:: Task inputs
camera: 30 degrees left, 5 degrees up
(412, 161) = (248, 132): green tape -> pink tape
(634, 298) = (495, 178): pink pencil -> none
::::
:: Task inputs
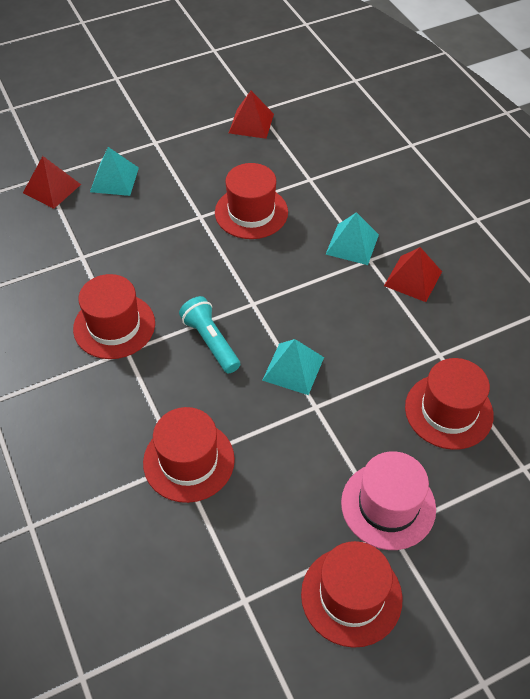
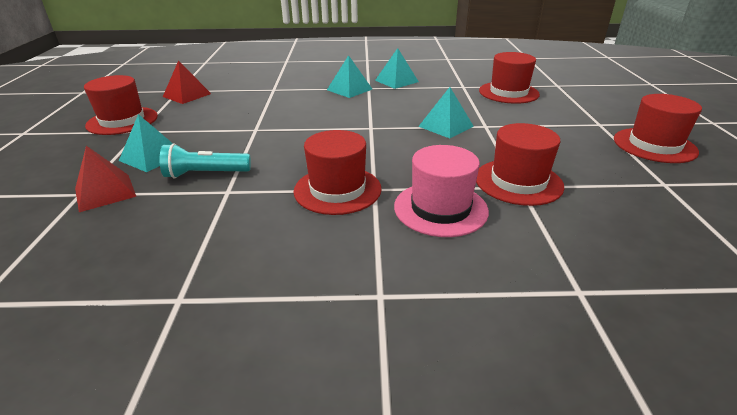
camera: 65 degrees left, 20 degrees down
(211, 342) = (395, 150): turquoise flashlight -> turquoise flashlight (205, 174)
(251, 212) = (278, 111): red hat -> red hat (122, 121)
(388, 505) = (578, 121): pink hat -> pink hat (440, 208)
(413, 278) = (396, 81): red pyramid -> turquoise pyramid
::::
:: Task inputs
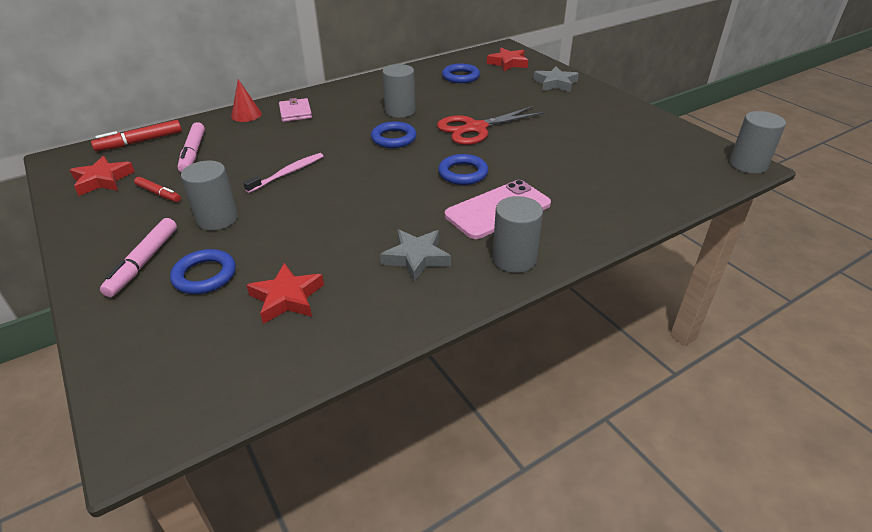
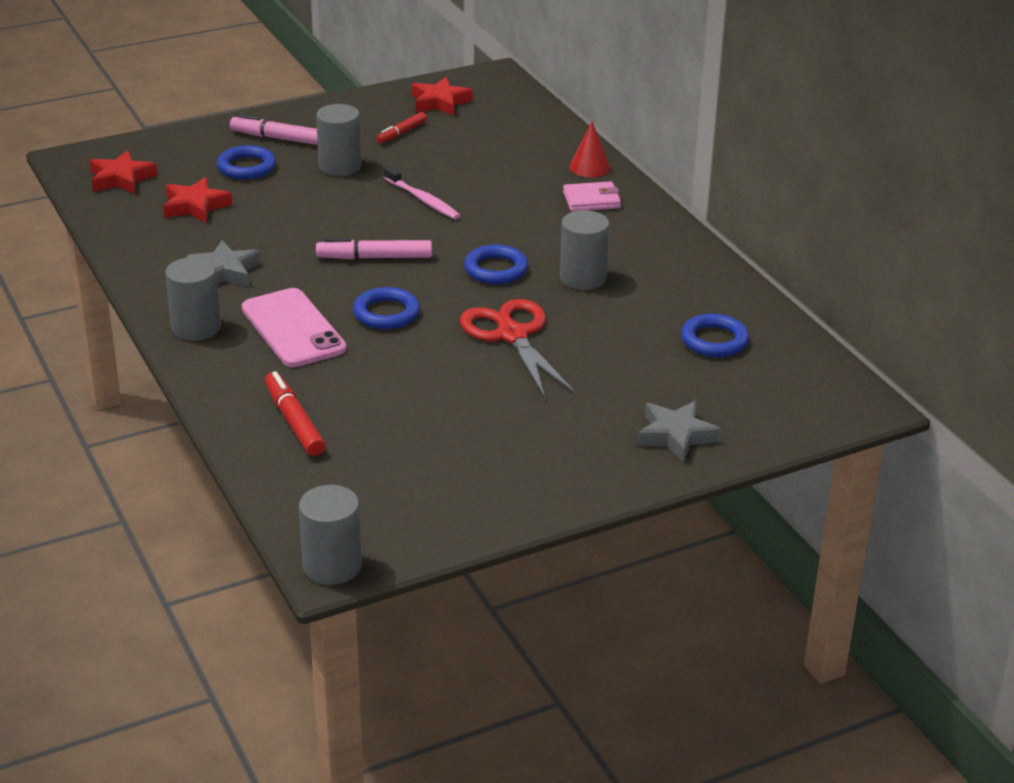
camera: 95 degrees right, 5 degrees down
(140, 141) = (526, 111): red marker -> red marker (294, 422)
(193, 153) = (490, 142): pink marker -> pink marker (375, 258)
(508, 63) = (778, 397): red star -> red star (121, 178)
::::
Taking the material above, extract exactly and only the lines from the line with "camera: 30 degrees left, 5 degrees up" to the line with "(634, 298) = (495, 178): pink pencil -> none", inclusive of both.

**Solved problem:**
camera: 30 degrees left, 5 degrees up
(412, 161) = (248, 132): green tape -> pink tape
(634, 298) = (495, 178): pink pencil -> none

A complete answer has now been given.